- [Material supplied]
Start of Block

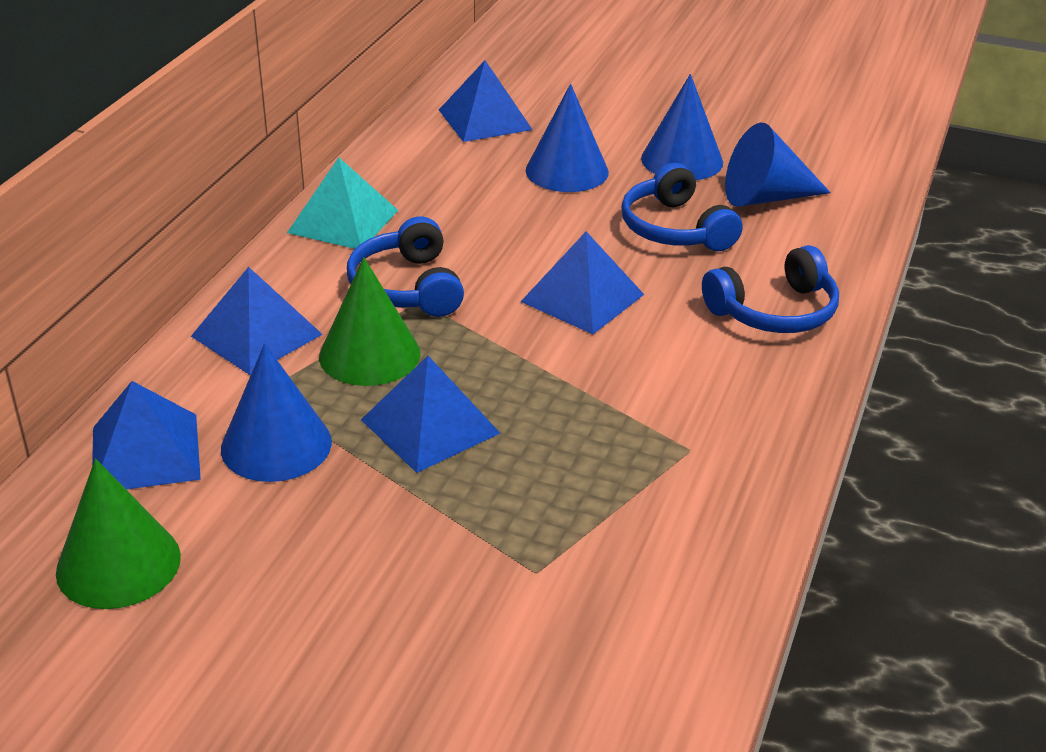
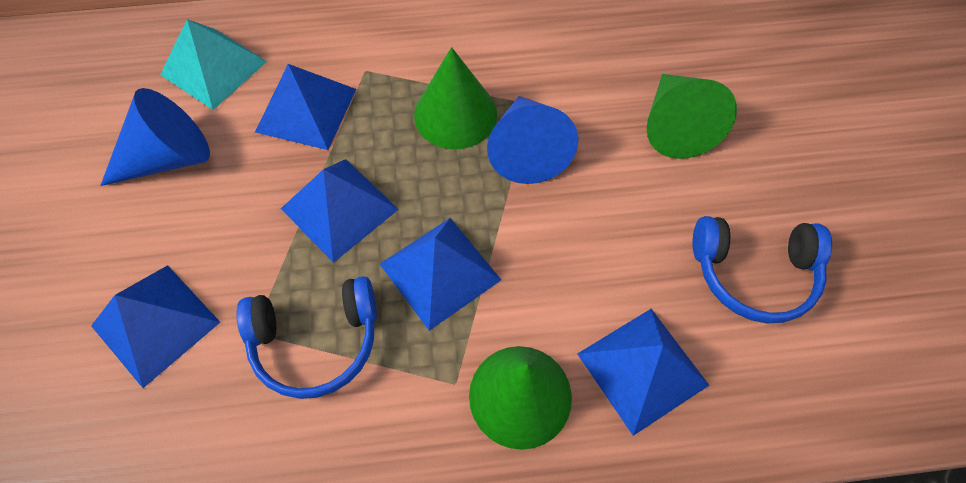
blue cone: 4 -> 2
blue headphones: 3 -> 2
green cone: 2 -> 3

End of Block
Start of Block

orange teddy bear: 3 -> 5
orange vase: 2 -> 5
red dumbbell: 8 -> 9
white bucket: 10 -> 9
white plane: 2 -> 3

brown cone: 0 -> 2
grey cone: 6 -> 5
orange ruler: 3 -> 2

End of Block
Start of Block

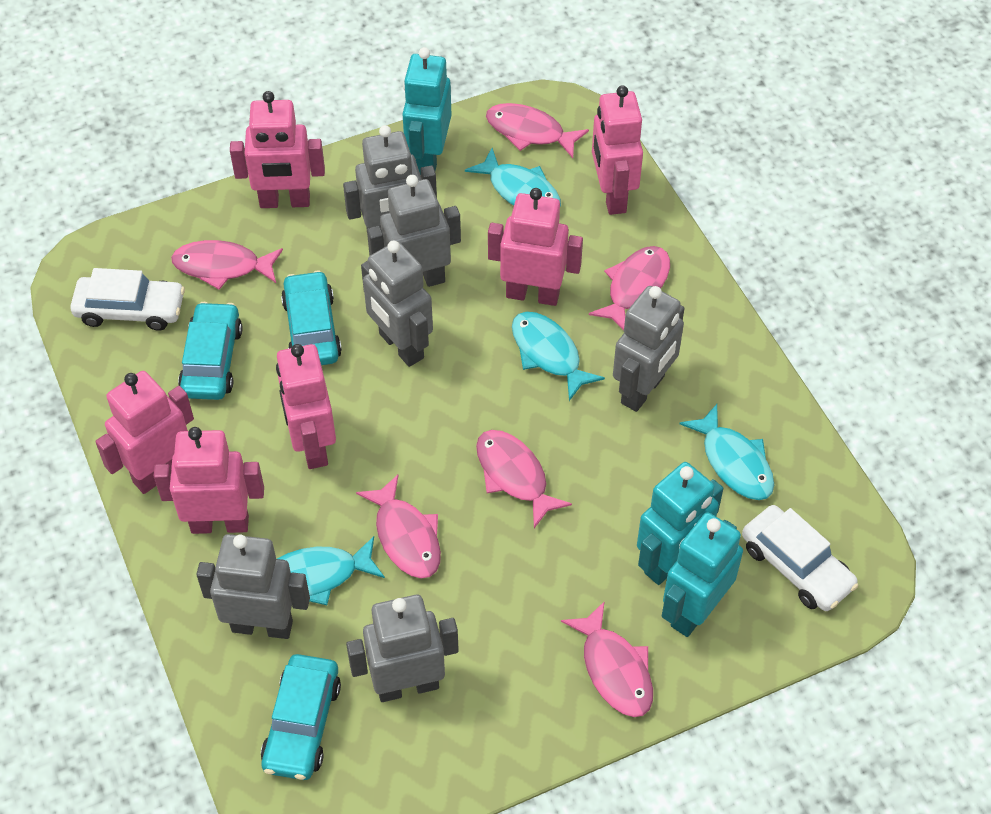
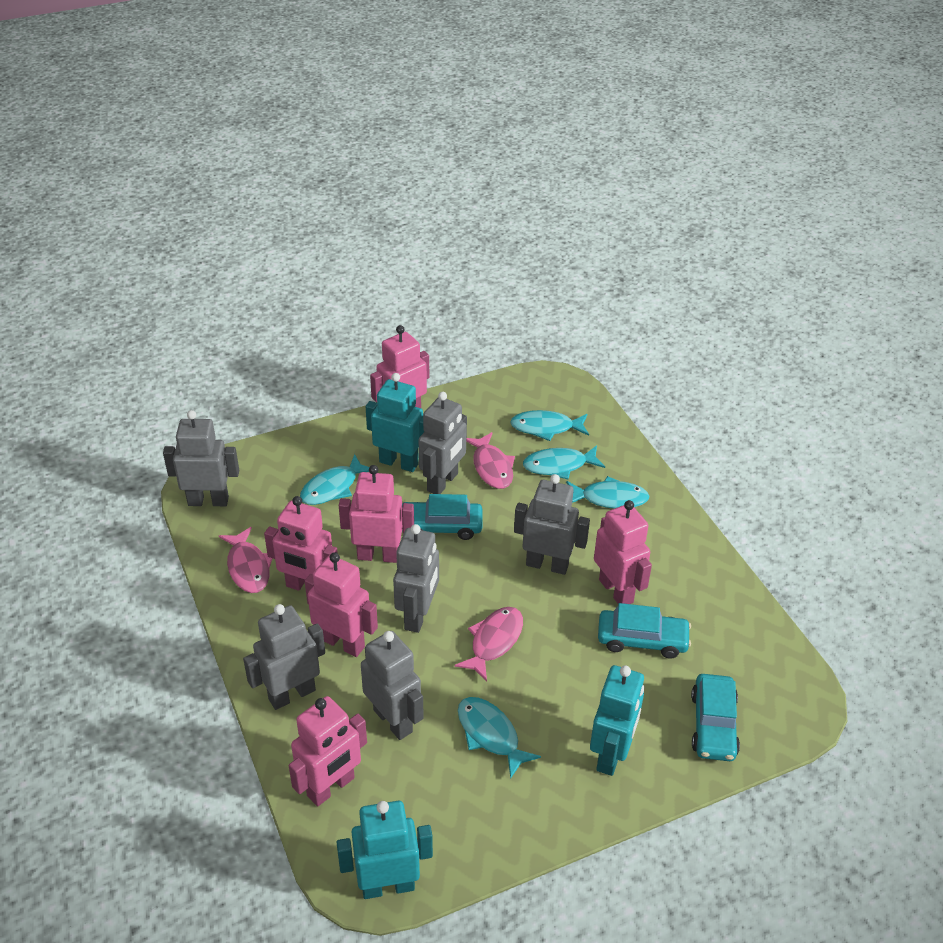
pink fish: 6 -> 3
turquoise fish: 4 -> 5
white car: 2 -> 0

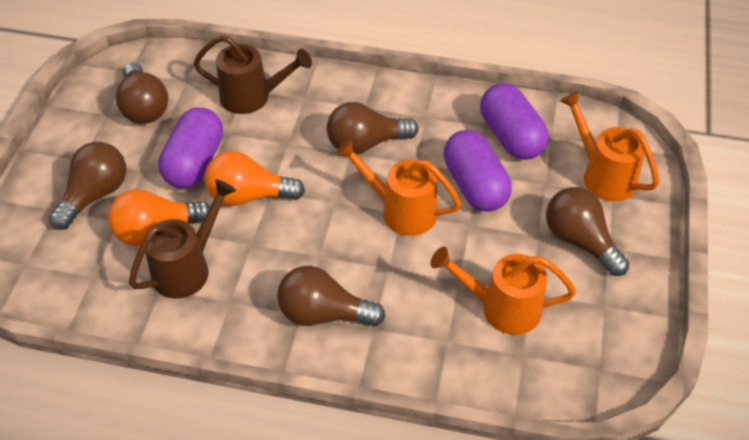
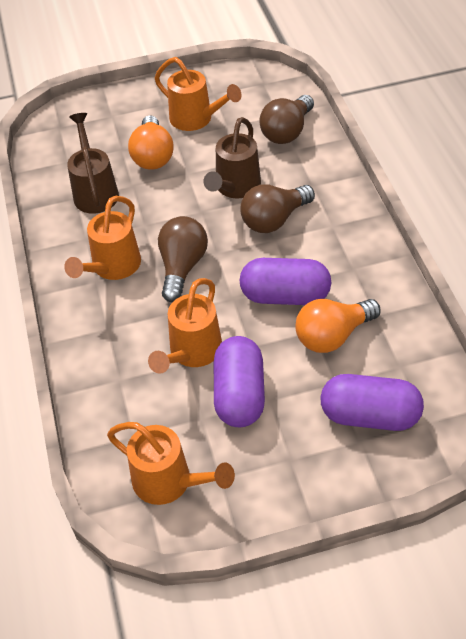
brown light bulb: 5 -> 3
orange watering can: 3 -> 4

End of Block

- [Exercise instructions]
Starting at the line with "white bucket: 10 -> 9" and ending at the line with "orange ruler: 3 -> 2", print each line of the listing above exactly, with no other lines.

- [Solution for this task]
white bucket: 10 -> 9
white plane: 2 -> 3

brown cone: 0 -> 2
grey cone: 6 -> 5
orange ruler: 3 -> 2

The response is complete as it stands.